Task details:
Type out the entries again, keeping every word unchanged.

(Stored data)
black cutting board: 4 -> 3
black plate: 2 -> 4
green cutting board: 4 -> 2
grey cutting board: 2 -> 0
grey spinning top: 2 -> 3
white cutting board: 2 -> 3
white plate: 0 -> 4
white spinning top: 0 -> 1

Response to this exercise:
black cutting board: 4 -> 3
black plate: 2 -> 4
green cutting board: 4 -> 2
grey cutting board: 2 -> 0
grey spinning top: 2 -> 3
white cutting board: 2 -> 3
white plate: 0 -> 4
white spinning top: 0 -> 1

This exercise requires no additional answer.